■ **Work item**: Beginning with the opening line of the entries, return every line through the one containing "brown screwdriver: [203,501,404,550]", both included, and nothing else. Omit pictures.

■ **Exercise inputs**:
**********

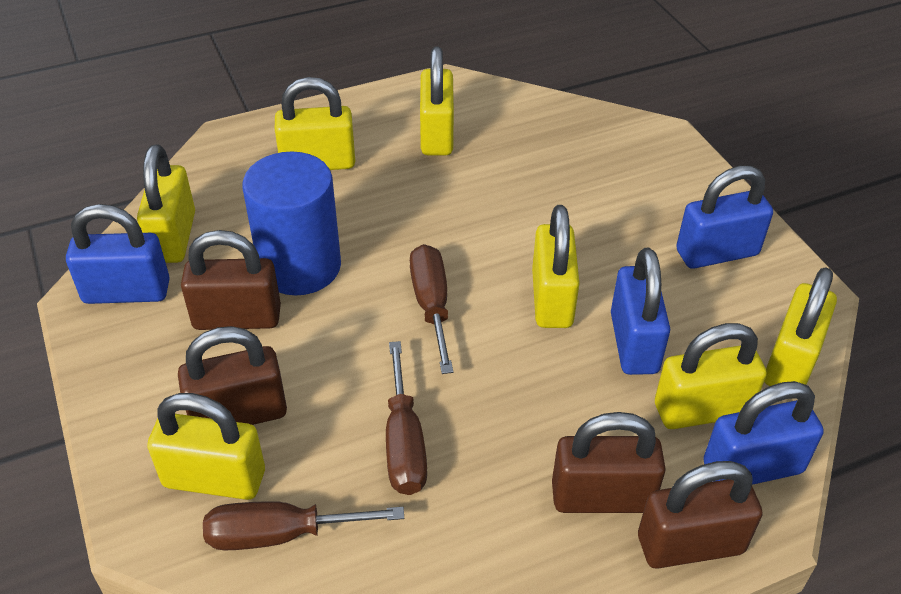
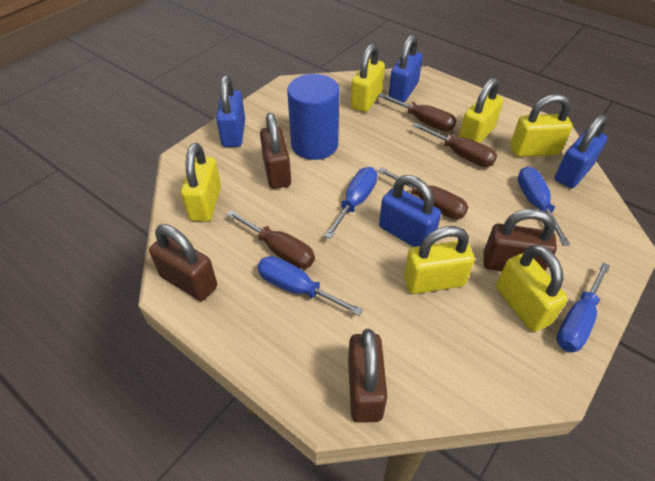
blue screwdriver: none = 0 -> [257,256,363,316] [324,167,377,239] [517,167,570,246] [556,262,610,352] = 4
brown screwdriver: [203,501,404,550] [386,341,427,495] [410,244,453,374] = 3 -> [227,210,315,269] [378,93,457,131] [378,167,468,219] [412,122,497,167] = 4
yellow padlock: [137,144,195,263] [147,393,265,500] [275,77,355,170] [420,47,454,155] [532,205,580,328] [655,323,767,429] [764,267,837,386] = 7 -> [181,143,221,222] [351,43,385,112] [404,226,475,294] [459,77,503,143] [496,245,568,332] [510,94,573,157] = 6

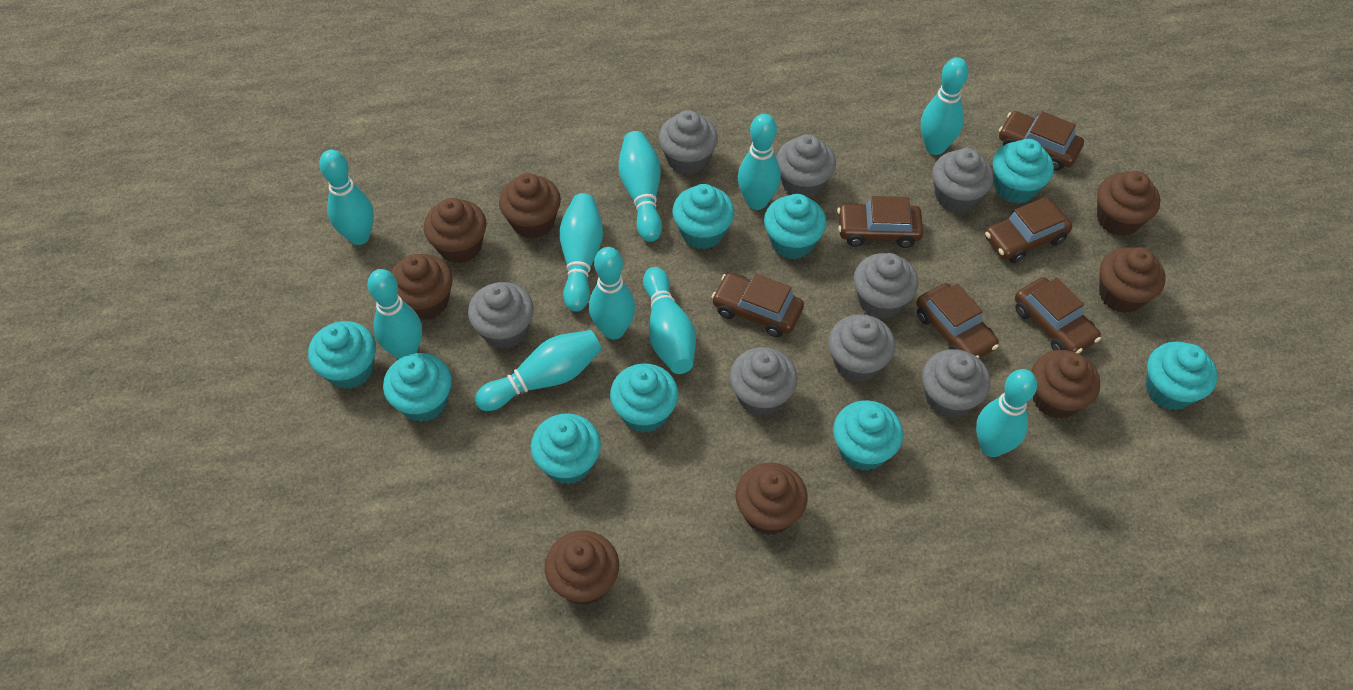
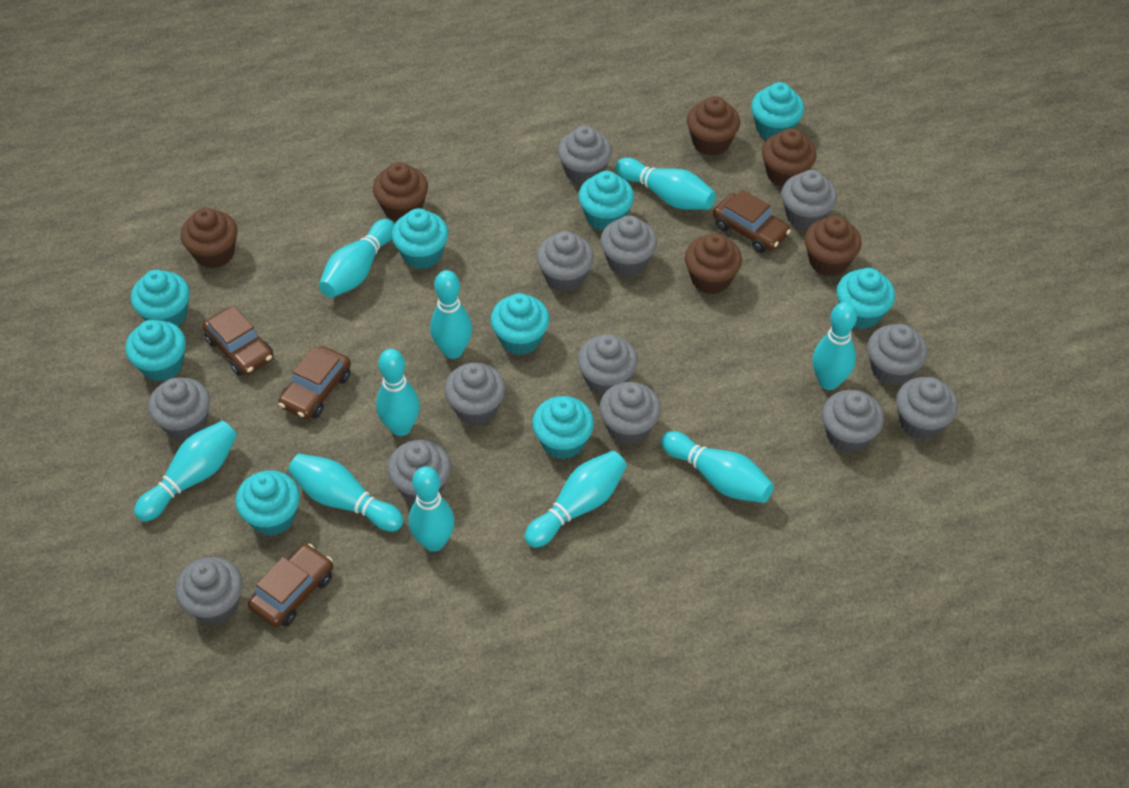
brown car: [712,273,804,337] [837,196,923,248] [916,283,999,358] [985,197,1072,263] [999,111,1084,171] [1015,277,1101,354] = 6 -> [203,306,274,376] [248,544,333,627] [278,346,351,419] [713,189,791,253] = 4
brown cupcake: [391,254,453,320] [424,198,486,263] [499,173,561,239] [545,530,619,605] [736,463,808,535] [1032,350,1100,419] [1097,171,1160,236] [1099,247,1165,313] = 8 -> [181,208,238,268] [373,162,428,221] [685,233,742,294] [687,96,740,156] [762,128,816,187] [805,215,862,276] = 6
grey cupcake: [468,282,534,349] [659,110,718,175] [730,347,797,416] [776,134,836,198] [828,314,895,382] [854,253,918,319] [922,349,991,418] [932,148,994,213] = 8 -> [148,378,210,440] [176,557,242,625] [388,440,451,502] [445,363,505,425] [537,231,594,292] [558,126,612,185] [577,334,638,395] [599,382,661,445] [600,215,657,276] [781,170,837,230] [822,390,884,453] [867,324,927,386] [896,377,958,440] = 13

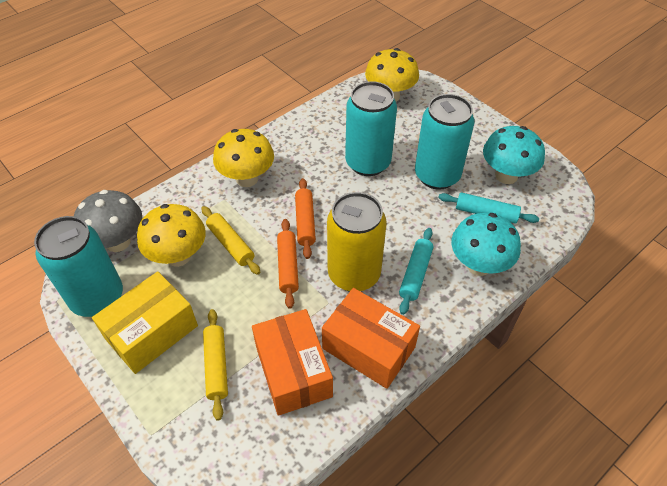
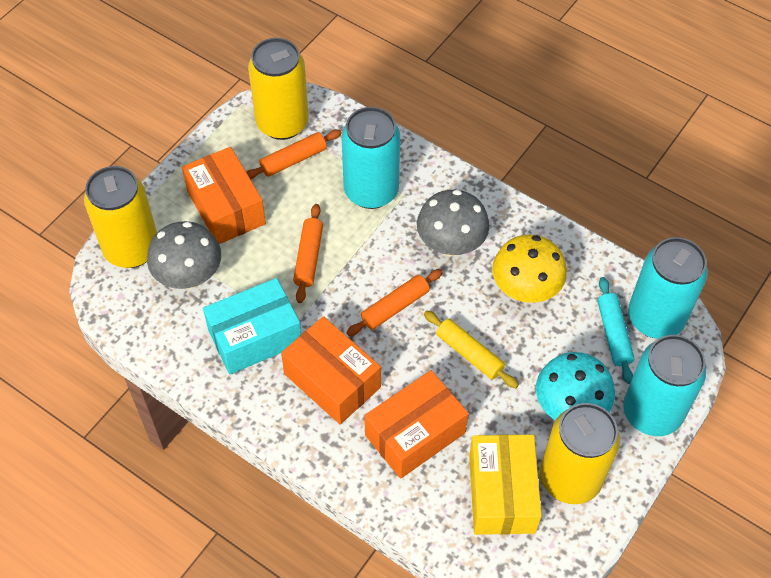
grey mushroom: [74,190,142,252] = 1 -> [147,221,221,289] [417,190,490,257] = 2
orange box: [252,309,333,416] [322,288,420,389] = 2 -> [182,147,266,244] [281,316,381,424] [365,370,469,479] = 3
orange rolling pin: [277,219,299,309] [295,178,316,259] = 2 -> [246,130,342,179] [293,204,323,303] [346,269,443,336] = 3
turquoise box: none = 0 -> [203,278,301,374] = 1
turquoise mushroom: [451,213,521,276] [483,126,545,184] = 2 -> [536,352,615,420] = 1
turquoise rolling pin: [399,228,433,315] [438,192,539,223] = 2 -> [598,277,634,384] = 1
yellow can: [327,192,386,292] = 1 -> [84,166,157,268] [248,38,309,140] [540,403,620,504] = 3
yellow mushroom: [137,204,206,267] [213,129,274,187] [365,48,419,102] = 3 -> [492,234,567,303] = 1
yellow rolling pin: [201,206,260,275] [203,309,228,421] = 2 -> [424,311,519,388] = 1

**********

■ **Written answer**:
blue screwdriver: none = 0 -> [257,256,363,316] [324,167,377,239] [517,167,570,246] [556,262,610,352] = 4
brown screwdriver: [203,501,404,550] [386,341,427,495] [410,244,453,374] = 3 -> [227,210,315,269] [378,93,457,131] [378,167,468,219] [412,122,497,167] = 4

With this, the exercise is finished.